Listed records
....
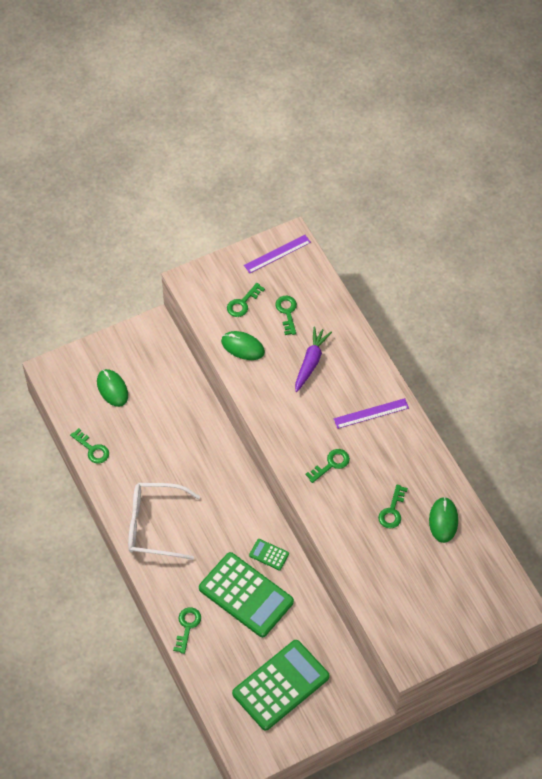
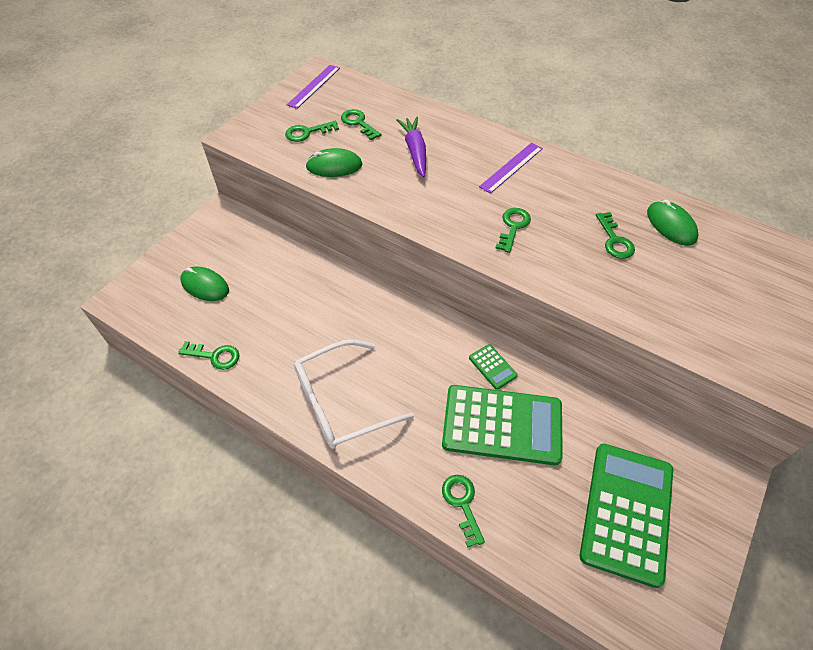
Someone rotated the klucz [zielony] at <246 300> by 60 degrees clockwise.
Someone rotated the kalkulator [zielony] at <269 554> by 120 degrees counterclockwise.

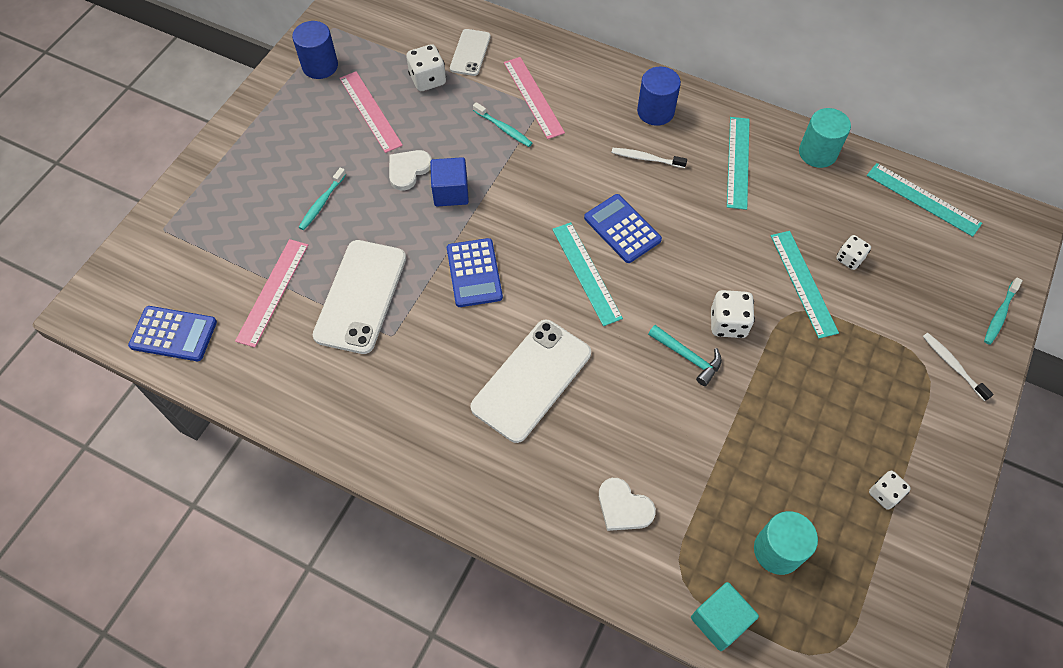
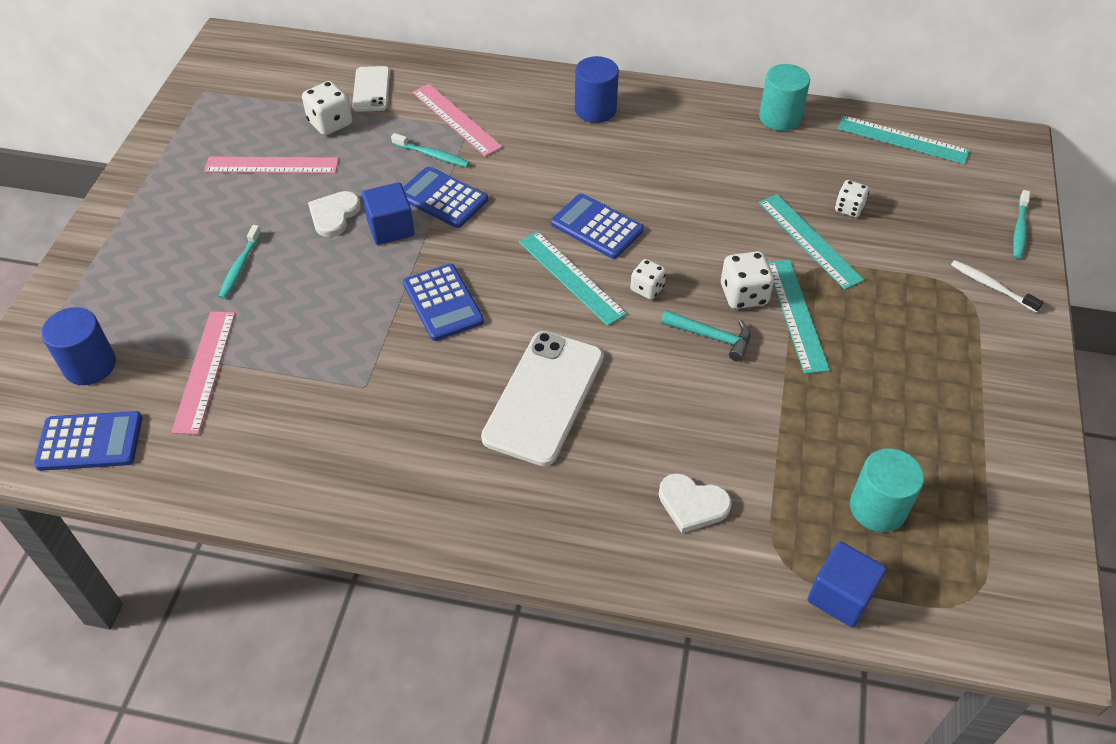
Someone carried the walec [niebieski] from <315 50> to <78 346>.
Someone rotated the linijka [różowy] at <371 112> by 45 degrees counterclockwise.
Someone put down the kalkulator [niebieski] at <445 197>.
Someone carried the kostka do gry [biały] from <890 490> to <648 279>.
Someone carried the linijka [turkusowy] from <738 163> to <799 317>.
Someone repainted the sześcian [turkusowy] at <725 616>, which became the sześcian [niebieski] at <847 584>.
Someone took away the telefon [biały] at <359 297>.
Someone took away the szczoteczka do zębów [biały] at <649 158>.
....
Work to be completed
Write out the entries again, exactly as given, skipping any images.

Written solution
Someone rotated the klucz [zielony] at <246 300> by 60 degrees clockwise.
Someone rotated the kalkulator [zielony] at <269 554> by 120 degrees counterclockwise.

Someone carried the walec [niebieski] from <315 50> to <78 346>.
Someone rotated the linijka [różowy] at <371 112> by 45 degrees counterclockwise.
Someone put down the kalkulator [niebieski] at <445 197>.
Someone carried the kostka do gry [biały] from <890 490> to <648 279>.
Someone carried the linijka [turkusowy] from <738 163> to <799 317>.
Someone repainted the sześcian [turkusowy] at <725 616>, which became the sześcian [niebieski] at <847 584>.
Someone took away the telefon [biały] at <359 297>.
Someone took away the szczoteczka do zębów [biały] at <649 158>.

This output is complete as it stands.